Object displacement listings:

· · · · · · ·

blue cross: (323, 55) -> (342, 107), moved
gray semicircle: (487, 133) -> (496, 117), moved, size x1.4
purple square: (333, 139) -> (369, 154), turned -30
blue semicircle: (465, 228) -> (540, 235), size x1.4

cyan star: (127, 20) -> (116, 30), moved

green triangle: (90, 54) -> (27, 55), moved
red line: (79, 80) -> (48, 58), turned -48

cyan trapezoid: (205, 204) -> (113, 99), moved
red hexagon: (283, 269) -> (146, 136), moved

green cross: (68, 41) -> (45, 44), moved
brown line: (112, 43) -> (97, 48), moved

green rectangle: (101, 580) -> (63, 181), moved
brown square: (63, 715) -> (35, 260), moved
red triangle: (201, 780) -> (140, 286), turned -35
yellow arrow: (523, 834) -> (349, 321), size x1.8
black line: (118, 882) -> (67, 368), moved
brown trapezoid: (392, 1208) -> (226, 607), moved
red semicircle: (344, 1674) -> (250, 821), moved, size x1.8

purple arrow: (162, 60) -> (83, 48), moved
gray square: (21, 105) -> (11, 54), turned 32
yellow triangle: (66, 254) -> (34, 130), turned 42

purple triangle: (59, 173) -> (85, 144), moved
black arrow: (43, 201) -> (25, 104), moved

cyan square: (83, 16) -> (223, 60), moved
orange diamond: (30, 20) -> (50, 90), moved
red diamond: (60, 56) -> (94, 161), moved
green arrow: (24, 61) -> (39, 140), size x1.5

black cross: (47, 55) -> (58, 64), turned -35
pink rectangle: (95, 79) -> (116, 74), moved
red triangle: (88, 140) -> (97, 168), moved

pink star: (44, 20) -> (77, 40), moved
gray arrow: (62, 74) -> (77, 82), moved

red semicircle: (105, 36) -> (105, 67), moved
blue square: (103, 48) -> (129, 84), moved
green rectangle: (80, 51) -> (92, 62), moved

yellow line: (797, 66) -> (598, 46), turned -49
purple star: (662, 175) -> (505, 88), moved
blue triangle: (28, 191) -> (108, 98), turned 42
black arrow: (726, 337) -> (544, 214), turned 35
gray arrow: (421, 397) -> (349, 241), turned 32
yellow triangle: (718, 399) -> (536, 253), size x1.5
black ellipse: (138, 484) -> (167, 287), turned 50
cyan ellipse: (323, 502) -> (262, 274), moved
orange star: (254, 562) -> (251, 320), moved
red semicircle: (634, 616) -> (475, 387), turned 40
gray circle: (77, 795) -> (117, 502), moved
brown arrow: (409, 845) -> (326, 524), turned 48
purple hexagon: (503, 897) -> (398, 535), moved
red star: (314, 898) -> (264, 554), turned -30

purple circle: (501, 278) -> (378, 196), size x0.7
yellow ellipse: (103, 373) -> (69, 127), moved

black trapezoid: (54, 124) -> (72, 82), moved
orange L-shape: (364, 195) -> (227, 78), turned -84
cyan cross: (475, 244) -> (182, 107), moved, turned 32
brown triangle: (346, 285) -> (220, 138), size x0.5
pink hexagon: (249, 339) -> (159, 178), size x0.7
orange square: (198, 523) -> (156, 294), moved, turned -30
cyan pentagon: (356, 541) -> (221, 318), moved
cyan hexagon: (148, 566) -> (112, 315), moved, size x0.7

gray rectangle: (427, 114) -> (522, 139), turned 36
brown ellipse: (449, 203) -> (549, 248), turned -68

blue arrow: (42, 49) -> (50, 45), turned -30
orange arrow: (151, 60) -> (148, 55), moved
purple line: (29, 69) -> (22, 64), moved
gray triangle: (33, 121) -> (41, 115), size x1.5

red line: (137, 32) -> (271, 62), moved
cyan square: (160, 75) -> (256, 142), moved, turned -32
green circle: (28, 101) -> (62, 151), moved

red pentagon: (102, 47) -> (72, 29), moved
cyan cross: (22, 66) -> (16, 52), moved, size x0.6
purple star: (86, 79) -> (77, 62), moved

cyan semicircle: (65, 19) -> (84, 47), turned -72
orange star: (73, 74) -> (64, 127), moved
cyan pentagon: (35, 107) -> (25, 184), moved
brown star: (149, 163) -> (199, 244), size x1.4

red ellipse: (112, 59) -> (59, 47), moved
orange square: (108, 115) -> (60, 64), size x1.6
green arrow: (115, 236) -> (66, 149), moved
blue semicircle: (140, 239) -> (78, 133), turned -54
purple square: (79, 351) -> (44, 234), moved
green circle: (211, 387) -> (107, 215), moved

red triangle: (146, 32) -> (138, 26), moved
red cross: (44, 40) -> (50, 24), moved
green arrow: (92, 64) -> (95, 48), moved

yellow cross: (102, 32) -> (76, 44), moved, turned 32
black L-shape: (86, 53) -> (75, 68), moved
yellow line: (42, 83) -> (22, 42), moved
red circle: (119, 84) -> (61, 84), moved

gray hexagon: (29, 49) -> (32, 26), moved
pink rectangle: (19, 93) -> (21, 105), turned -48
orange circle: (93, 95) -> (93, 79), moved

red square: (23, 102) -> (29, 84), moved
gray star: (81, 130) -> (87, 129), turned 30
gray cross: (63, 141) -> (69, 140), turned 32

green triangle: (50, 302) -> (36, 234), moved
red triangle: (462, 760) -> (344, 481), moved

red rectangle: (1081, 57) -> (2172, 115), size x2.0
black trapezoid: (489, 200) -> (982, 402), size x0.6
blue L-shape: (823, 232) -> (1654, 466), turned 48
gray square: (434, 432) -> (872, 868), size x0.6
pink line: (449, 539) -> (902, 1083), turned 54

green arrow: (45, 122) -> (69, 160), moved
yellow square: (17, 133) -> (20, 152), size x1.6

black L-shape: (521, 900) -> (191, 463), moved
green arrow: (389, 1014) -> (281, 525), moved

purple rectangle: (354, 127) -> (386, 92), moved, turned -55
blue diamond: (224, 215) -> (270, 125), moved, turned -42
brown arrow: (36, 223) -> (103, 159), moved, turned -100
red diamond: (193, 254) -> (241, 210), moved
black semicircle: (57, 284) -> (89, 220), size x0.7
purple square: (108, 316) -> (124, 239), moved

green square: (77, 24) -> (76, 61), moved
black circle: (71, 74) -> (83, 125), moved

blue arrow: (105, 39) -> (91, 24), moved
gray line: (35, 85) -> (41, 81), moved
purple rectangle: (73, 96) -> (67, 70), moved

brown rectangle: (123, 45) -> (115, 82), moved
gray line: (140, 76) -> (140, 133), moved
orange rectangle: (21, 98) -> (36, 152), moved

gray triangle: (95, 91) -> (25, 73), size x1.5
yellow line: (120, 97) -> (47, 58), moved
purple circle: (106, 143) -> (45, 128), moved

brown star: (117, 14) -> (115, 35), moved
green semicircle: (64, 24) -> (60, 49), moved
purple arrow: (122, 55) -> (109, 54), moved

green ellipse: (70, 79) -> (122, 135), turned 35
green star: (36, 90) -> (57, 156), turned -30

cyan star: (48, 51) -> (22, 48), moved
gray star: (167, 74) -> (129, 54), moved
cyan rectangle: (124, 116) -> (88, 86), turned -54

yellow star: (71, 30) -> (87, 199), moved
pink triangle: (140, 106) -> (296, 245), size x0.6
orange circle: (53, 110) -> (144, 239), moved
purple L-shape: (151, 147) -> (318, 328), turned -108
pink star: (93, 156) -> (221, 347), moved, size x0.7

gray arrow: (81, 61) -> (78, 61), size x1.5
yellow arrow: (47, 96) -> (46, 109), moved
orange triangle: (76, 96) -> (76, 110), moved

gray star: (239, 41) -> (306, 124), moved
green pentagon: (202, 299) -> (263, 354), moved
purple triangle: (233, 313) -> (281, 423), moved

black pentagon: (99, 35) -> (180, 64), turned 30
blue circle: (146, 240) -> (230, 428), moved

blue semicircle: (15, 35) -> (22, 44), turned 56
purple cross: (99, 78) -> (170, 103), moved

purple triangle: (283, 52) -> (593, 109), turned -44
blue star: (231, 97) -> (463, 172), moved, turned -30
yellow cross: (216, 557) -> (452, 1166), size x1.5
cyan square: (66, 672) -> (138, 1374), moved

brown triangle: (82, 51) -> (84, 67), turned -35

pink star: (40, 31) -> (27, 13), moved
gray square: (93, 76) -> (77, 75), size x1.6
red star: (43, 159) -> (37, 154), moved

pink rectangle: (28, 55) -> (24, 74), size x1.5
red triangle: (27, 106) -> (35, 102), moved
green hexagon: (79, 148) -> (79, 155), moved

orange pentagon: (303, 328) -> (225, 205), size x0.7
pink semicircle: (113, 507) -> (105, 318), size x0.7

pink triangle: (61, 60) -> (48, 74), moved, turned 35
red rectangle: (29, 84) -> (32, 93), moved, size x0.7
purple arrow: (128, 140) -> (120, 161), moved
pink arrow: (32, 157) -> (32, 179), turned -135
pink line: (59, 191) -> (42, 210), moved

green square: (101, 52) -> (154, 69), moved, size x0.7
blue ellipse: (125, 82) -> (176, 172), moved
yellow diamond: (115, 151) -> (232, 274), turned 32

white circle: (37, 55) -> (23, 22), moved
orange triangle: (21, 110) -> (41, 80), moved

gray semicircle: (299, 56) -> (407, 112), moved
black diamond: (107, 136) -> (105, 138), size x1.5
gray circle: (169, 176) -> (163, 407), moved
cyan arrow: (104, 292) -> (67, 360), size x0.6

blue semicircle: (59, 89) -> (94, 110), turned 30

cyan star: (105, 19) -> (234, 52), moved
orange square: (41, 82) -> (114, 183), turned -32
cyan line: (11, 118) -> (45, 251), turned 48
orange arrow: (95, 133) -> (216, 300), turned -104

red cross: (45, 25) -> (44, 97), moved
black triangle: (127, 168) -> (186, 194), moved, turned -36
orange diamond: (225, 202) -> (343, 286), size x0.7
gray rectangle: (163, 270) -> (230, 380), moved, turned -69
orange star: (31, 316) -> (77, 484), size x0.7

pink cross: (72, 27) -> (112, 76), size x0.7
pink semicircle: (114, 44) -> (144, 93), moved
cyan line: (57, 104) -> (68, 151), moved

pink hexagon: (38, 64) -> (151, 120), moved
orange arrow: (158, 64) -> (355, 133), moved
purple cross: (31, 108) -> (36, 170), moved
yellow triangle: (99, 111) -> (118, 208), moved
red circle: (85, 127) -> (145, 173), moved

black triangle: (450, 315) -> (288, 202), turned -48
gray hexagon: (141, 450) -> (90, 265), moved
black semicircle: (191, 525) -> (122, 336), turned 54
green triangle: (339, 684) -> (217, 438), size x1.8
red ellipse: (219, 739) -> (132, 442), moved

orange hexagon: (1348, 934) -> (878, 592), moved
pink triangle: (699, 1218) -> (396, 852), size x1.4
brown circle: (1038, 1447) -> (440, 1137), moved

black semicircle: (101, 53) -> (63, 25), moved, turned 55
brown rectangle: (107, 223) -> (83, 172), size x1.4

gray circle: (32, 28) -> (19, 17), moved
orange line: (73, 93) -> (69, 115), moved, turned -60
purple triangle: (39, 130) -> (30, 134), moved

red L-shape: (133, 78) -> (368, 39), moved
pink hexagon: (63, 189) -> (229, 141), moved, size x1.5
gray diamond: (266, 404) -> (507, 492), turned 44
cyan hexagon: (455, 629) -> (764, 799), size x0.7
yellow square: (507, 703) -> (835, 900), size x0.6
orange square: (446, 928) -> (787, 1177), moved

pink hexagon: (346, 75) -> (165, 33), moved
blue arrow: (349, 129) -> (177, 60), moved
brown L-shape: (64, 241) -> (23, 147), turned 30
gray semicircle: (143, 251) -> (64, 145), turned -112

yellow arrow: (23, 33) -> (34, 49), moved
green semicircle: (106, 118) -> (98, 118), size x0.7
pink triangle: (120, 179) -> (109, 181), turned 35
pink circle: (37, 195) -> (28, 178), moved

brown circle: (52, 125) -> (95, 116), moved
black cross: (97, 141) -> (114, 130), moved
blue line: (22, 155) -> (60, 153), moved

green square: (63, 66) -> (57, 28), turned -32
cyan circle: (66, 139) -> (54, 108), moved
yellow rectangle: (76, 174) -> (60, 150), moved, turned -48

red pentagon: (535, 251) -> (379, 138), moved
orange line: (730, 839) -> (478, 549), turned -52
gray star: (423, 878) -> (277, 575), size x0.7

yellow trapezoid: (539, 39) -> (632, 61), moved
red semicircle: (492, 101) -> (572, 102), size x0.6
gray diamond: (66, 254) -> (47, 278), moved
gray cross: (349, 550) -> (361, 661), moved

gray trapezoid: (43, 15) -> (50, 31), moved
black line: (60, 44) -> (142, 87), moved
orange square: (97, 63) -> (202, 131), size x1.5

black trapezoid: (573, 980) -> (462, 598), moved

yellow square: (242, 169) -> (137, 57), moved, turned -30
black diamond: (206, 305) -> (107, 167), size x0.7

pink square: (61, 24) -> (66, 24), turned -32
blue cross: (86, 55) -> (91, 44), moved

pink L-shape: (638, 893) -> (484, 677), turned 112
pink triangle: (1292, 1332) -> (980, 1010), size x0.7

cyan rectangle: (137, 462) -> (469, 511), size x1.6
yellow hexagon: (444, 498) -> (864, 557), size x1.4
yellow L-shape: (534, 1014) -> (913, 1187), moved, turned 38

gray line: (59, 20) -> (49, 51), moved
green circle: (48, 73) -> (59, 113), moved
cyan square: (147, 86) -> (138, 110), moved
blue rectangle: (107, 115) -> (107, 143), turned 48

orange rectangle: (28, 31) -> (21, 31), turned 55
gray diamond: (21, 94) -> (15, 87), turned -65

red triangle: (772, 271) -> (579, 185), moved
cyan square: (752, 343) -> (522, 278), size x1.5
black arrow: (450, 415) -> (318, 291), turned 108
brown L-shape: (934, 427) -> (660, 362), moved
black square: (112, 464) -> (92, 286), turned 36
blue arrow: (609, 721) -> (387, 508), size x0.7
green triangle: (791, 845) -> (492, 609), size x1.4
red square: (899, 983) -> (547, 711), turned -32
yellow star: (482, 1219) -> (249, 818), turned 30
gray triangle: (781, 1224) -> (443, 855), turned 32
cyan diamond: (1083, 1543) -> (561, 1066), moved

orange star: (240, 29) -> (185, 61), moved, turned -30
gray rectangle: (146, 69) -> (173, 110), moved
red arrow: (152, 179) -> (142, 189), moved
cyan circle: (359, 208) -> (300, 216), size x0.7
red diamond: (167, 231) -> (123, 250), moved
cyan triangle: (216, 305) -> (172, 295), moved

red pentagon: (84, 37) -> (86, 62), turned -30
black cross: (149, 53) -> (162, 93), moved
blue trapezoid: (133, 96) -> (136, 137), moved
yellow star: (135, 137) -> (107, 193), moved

· · · · · · ·

Action item
Taking the entries above, write out exactly each line from the one holding "yellow line: (120, 97) -> (47, 58), moved" to the one holding "gray star: (167, 74) -> (129, 54), moved", both included, and stop there.

Exercise result
yellow line: (120, 97) -> (47, 58), moved
purple circle: (106, 143) -> (45, 128), moved

brown star: (117, 14) -> (115, 35), moved
green semicircle: (64, 24) -> (60, 49), moved
purple arrow: (122, 55) -> (109, 54), moved

green ellipse: (70, 79) -> (122, 135), turned 35
green star: (36, 90) -> (57, 156), turned -30

cyan star: (48, 51) -> (22, 48), moved
gray star: (167, 74) -> (129, 54), moved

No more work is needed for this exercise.